DIRECTIONS:
Below, list every line that contains the string "kern".

-- -- --

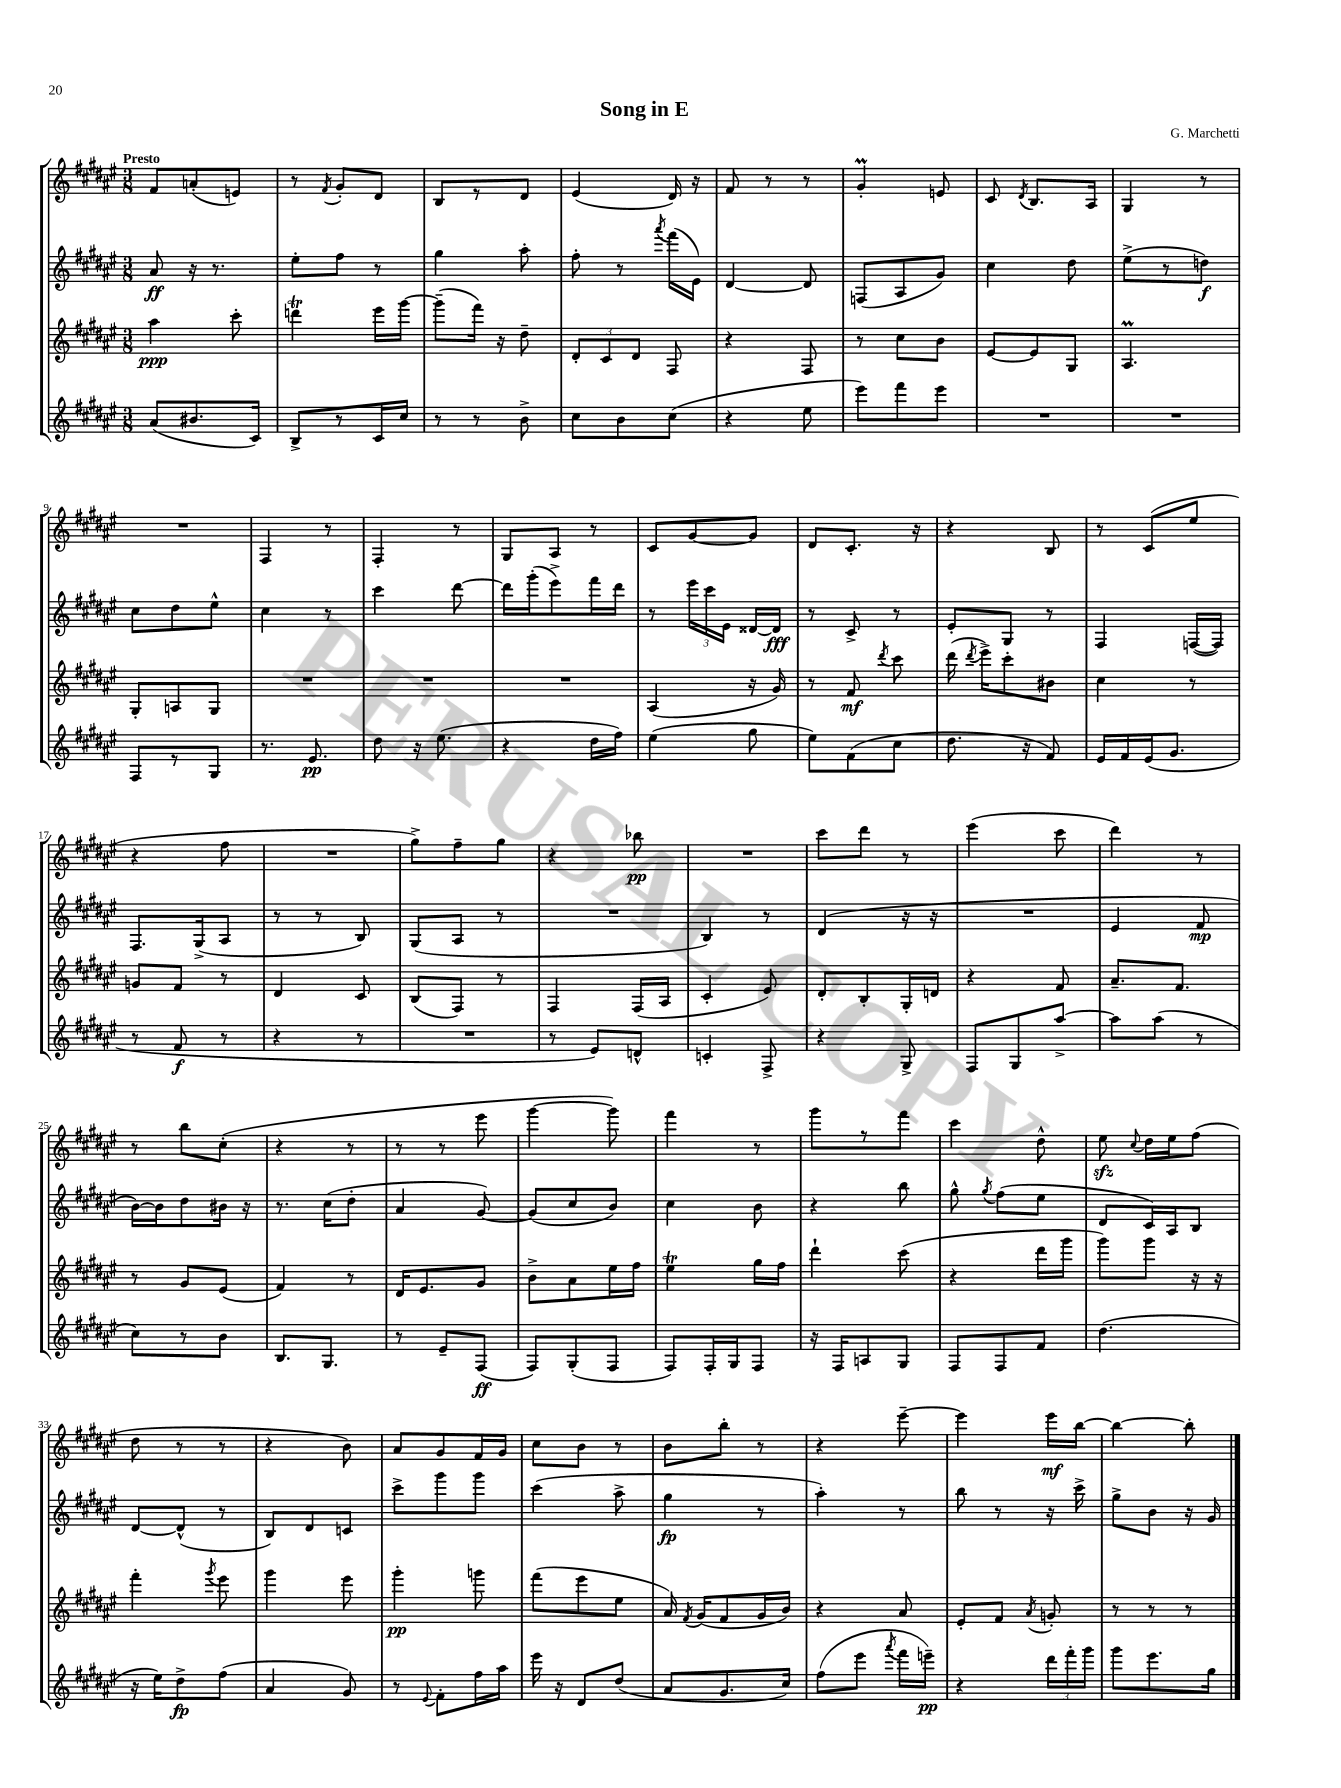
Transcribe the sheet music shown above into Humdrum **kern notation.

**kern	**kern	**kern	**kern
*staff4	*staff3	*staff2	*staff1
*clefG2	*clefG2	*clefG2	*clefG2
*k[f#c#g#d#a#e#]	*k[f#c#g#d#a#e#]	*k[f#c#g#d#a#e#]	*k[f#c#g#d#a#e#]
*M3/8	*M3/8	*M3/8	*M3/8
(8a#/L	4aa#\	8a#/	8f#/L
8.b#/	.	16r	(8a'/
.	.	8.r	.
.	8ccc#'\	.	8e/J)
16c#/Jk)	.	.	.
=	=	=	=
8B^/L	4ddd\	8ee#'\L	8r
.	.	.	8qf#/
8r	.	8ff#\J	8g#'/L
16c#/L	16eee#\LL	8r	8d#/J
16cc#/JJ	[16ggg#\JJ	.	.
=	=	=	=
8r	(8ggg#~\]L	4gg#\	8B/L
8r	16fff#\Jk)	.	8r
.	16r	.	.
8b^\	8dd#~\	8aa#'\	8d#/J
=	=	=	=
8cc#\L	12d#'/L	8ff#'\	(4e#/
.	12c#/	.	.
8b\	.	8r	.
.	12d#/J	.	.
.	.	8qaaa#/	.
(8cc#\J	8F#/	(16fff#\LL	16d#/)
.	.	16e#\JJ)	16r
=	=	=	=
4r	4r	[4d#/	8f#/
.	.	.	8r
8ee#\	8F#/	8d#/]	8r
=	=	=	=
8eee#\L)	8r	(8F/L	4g#'/
8fff#\	8cc#\L	8A#/	.
8eee#\J	8b\J	8g#/J)	8e/
=	=	=	=
4.r	[8e#/L	4cc#\	8c#/
.	.	.	8qd#/
.	8e#/]	.	8.B/L
.	8G#/J	8dd#\	.
.	.	.	16A#/Jk
=	=	=	=
4.r	4.A#/	(8ee#^\L	4G#/
.	.	8r	.
.	.	8dd\J)	8r
=	=	=	=
8F#/L	8G#'/L	8cc#\L	4.r
8r	8A/	8dd#\	.
8G#/J	8G#/J	8ee#^^\J	.
=	=	=	=
8.r	4.r	4cc#\	4F#/
8.e#/	.	.	.
.	.	8r	8r
=	=	=	=
8dd#\	4.r	4ccc#\	4F#'/
16r	.	.	.
(8.ee#\	.	.	.
.	.	[8ddd#\	8r
=	=	=	=
4r	4.r	16ddd#\]LL	8G#/L
.	.	(16ggg#'\J	.
.	.	8eee#^\)	8A#/J
16dd#\LL	.	16fff#\L	8r
16ff#\JJ)	.	16ddd#\JJ	.
=	=	=	=
(4ee#\	(4A#/	8r	8c#/L
.	.	24eee#\LL	[8g#/
.	.	24ccc#\	.
.	.	24e#\JJ	.
8gg#\	16r	[16d##/LL	8g#/]J
.	16g#/)	16d##/]JJ	.
=	=	=	=
8ee#\L)	8r	8r	8d#/L
(8f#\	8f#/	8c#^/	8.c#'/J
.	8qddd#/	.	.
8cc#\J	8ccc#\	8r	.
.	.	.	16r
=	=	=	=
8.dd#\	(16ddd#\	8e#'/L	4r
.	8qddd#/	.	.
.	16eee#^\LK)	.	.
.	8ccc#'\	8G#/J	.
16r	.	.	.
8f#/)	8b#\J	8r	8B/
=	=	=	=
16e#/LL	4cc#\	4F#/	8r
16f#/	.	.	.
(16e#/J	.	.	(8c#/L
8.g#/J	.	.	.
.	8r	([16F/LL	8ee#/J
.	.	16F/]JJ)	.
=	=	=	=
8r	8g/L	8.F#/L	4r
8f#/	8f#/J	.	.
.	.	(16G#^/k	.
8r	8r	8A#/J	8ff#\
=	=	=	=
4r	4d#/	8r	4.r
.	.	8r	.
8r	8c#/	8B/)	.
=	=	=	=
4.r	(8B/L	(8G#/L	8gg#^\L)
.	8F#/J)	8A#/J	8ff#~\
.	8r	8r	8gg#\J
=	=	=	=
8r	4F#/	4.r	4r
8e#/L)	.	.	.
8d^^/J	(16F#/LL	.	8bb-\
.	16A#/JJ	.	.
=	=	=	=
4c'/	4c#'/	4B/)	4.r
8F#^/	8e#/)	8r	.
=	=	=	=
4r	8d#'/L	(4d#/	8ccc#\L
.	8B'/	.	8ddd#\J
8G#^/	16G#'/L	16r	8r
.	16d/JJ	16r	.
=	=	=	=
8F#/L	4r	4.r	(4eee#\
8G#/	.	.	.
[8aa#^/J	8f#/	.	8ccc#\
=	=	=	=
8aa#\]L	8.a#~/L	4e#/	4ddd#\)
(8aa#\J	.	.	.
.	8.f#/J	.	.
8r	.	8f#/	8r
=	=	=	=
8cc#\L)	8r	[16b\LL)	8r
.	.	16b\]J	.
8r	8g#/L	8dd#\	8bb\L
8b\J	(8e#/J	16b#\Jk	(8cc#'\J
.	.	16r	.
=	=	=	=
8.B/L	4f#/)	8.r	4r
8.G#/J	.	(16cc#\LK	.
.	8r	8dd#'\J	8r
=	=	=	=
8r	16d#/LK	4a#/	8r
.	8.e#/	.	.
8e#~/L	.	.	8r
(8F#/J	8g#/J	[8g#/)	8eee#\
=	=	=	=
8F#/L)	8b^\L	(8g#/]L	[4ggg#\
(8G#'/	8a#\	8cc#/	.
8F#/J	16ee#\L	8b/J)	8ggg#\])
.	16ff#\JJ	.	.
=	=	=	=
8F#/L)	4ee#\	4cc#\	4fff#\
16F#'/L	.	.	.
16G#/J	.	.	.
8F#/J	16gg#\LL	8b\	8r
.	16ff#\JJ	.	.
=	=	=	=
16r	4ddd#`\	4r	8ggg#\L
16F#/LK	.	.	.
8A/	.	.	8r
8G#/J	(8ccc#\	8bb\	8fff#\J
=	=	=	=
8F#/L	4r	8gg#^^\	4ccc#\
.	.	8qgg#/	.
8F#/	.	(8ff#\L	.
8f#/J	16ddd#\LL	8ee#\J	8dd#^^\
.	16ggg#\JJ	.	.
=	=	=	=
(4.dd#\	8ggg#\L)	8d#/L	8ee#\
.	.	.	8qqcc#/
.	8ggg#\J	16c#/L)	16dd#\LL
.	.	16A#/J	16ee#\J
.	16r	8B/J	(8ff#\J
.	16r	.	.
=	=	=	=
16r	4fff#'\	[8d#/L	8dd#\
16ee#\LK)	.	.	.
8dd#^\	.	(8d#^^/]J	8r
.	8qggg#/	.	.
(8ff#\J	8eee#\	8r	8r
=	=	=	=
4a#/	4ggg#\	8B/L)	4r
.	.	8d#/	.
8g#/)	8eee#\	8c/J	8b\)
=	=	=	=
8r	4ggg#'\	8ccc#^\L	8a#/L
8qqe#/	.	.	.
8f#'\L	.	8ggg#\	8g#/
16ff#\L	8ggg\	8ggg#\J	16f#/L
16aa#\JJ	.	.	16g#/JJ
=	=	=	=
16eee#\	(8fff#\L	(4ccc#\	8cc#\L
16r	.	.	.
8d#/L	8eee#\	.	8b\J
(8dd#/J	8ee#\J	8aa#^\	8r
=	=	=	=
8a#/L	16a#/)	4gg#\	8b\L
.	8qf#/	.	.
.	(16g#/LK	.	.
8.g#/	8f#/	.	8bb'\J
.	16g#/L	8r	8r
16cc#/Jk)	16b/JJ)	.	.
=	=	=	=
(8ff#\L	4r	4aa#'\)	4r
8eee#\J	.	.	.
8qaaa#/	.	.	.
16fff#\LL	8a#/	8r	[8eee#~\
16eee~\JJ)	.	.	.
=	=	=	=
4r	8e#'/L	8bb\	4eee#\]
.	8f#/J	8r	.
.	8qa#/	.	.
24ddd#\LL	8g'/	16r	16eee#\LL
24fff#'\	.	.	.
.	.	16ccc#^\	[16bb\JJ
24ggg#\JJ	.	.	.
=	=	=	=
8ggg#\L	8r	8gg#^\L	4bb\_
8.eee#\	8r	8b\J	.
.	8r	16r	8bb'\]
16gg#\Jk	.	16g#/	.
==	==	==	==
*-	*-	*-	*-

-- -- --

SOLVED PROBLEM:
Transcribe the sheet music shown above into Humdrum **kern notation.
**kern	**kern	**kern	**kern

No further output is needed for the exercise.